## WHAT YOU SHOULD DO
Among the records below, which lines contain the string "blue"? Report them.

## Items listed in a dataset
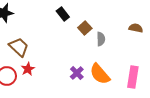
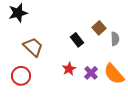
black rectangle: (63, 14) -> (77, 40), moved
red star: (28, 69) -> (69, 69), moved

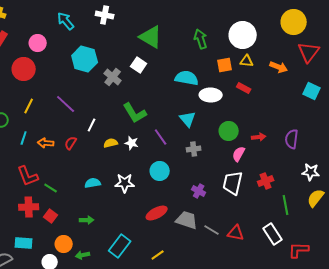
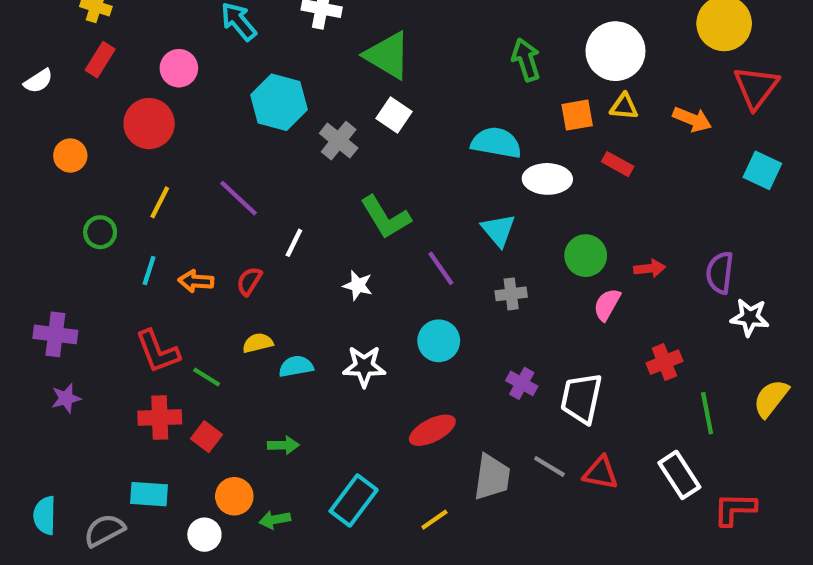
green triangle: (151, 37) -> (388, 55), moved
yellow semicircle: (111, 143) -> (258, 343), moved
white star: (132, 143) -> (358, 285), moved
white star: (311, 172) -> (750, 317), moved
white trapezoid: (233, 183) -> (581, 398), moved
gray trapezoid: (187, 220) -> (492, 477), moved, turned 80

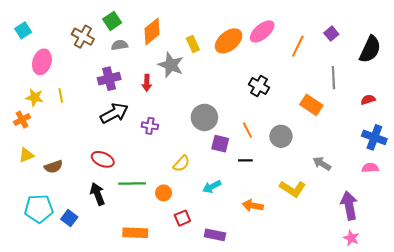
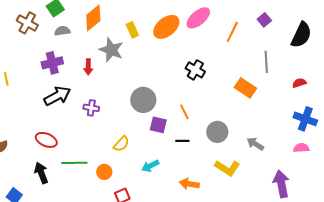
gray circle: (281, 136) -> (217, 132), moved

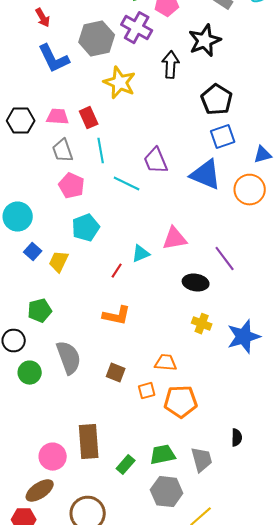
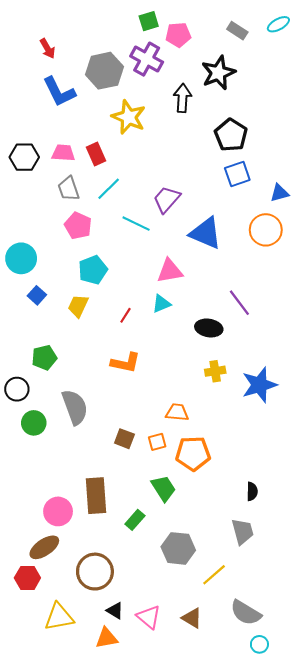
cyan line: (101, 151) -> (109, 189), turned 55
purple trapezoid: (156, 161) -> (167, 199), turned 64
blue triangle: (206, 175) -> (206, 233), moved
pink triangle: (175, 239) -> (170, 271), moved
cyan triangle: (141, 254) -> (161, 304), moved
yellow trapezoid: (59, 262) -> (78, 306), moved
yellow cross: (202, 324) -> (215, 371), turned -30
brown square: (116, 373) -> (124, 439), moved
green trapezoid: (163, 455) -> (163, 488), moved, turned 68
gray trapezoid: (202, 460) -> (243, 532), moved

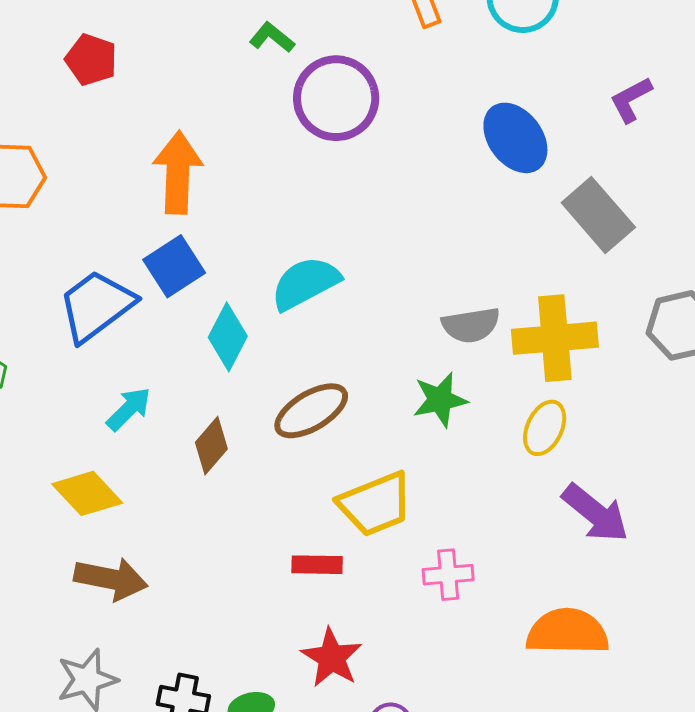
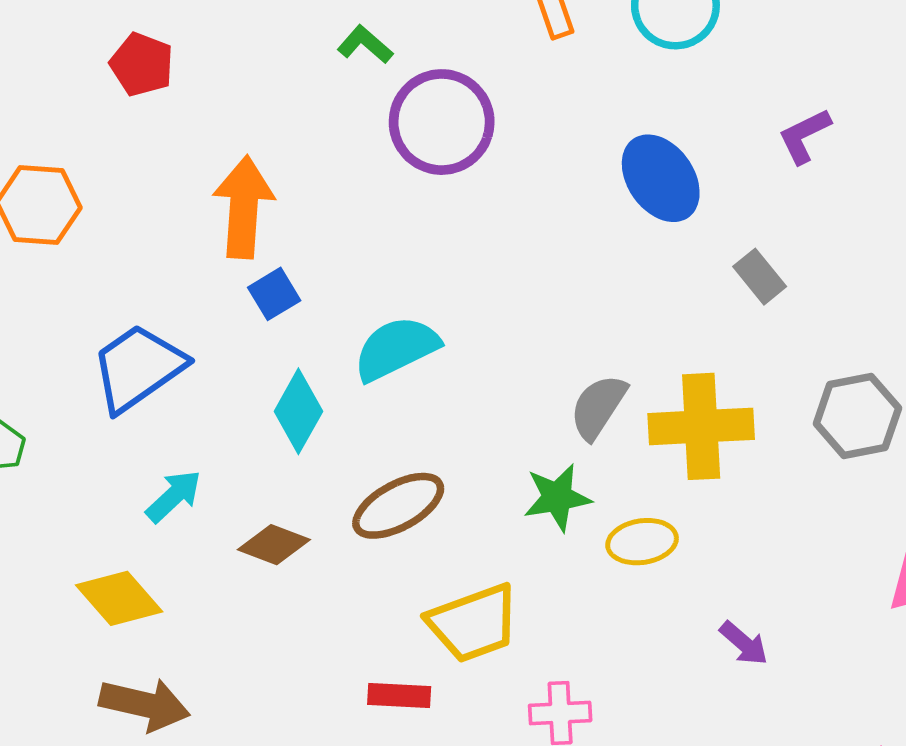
gray rectangle: (598, 215) -> (760, 277), size x0.6
blue square: (174, 266) -> (274, 294), moved, size x0.7
gray semicircle: (471, 325) -> (598, 407), turned 130
yellow ellipse: (545, 428) -> (642, 542), moved, turned 54
brown diamond: (211, 446) -> (274, 545), turned 68
purple arrow: (595, 513) -> (744, 643), size x0.6

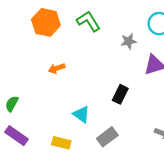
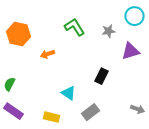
green L-shape: (88, 21) -> (74, 27), moved
orange hexagon: (46, 22) -> (18, 34), moved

## ANSWER BOX
blue triangle: (206, 175) -> (206, 233), moved
blue square: (174, 266) -> (274, 294), moved, size x0.7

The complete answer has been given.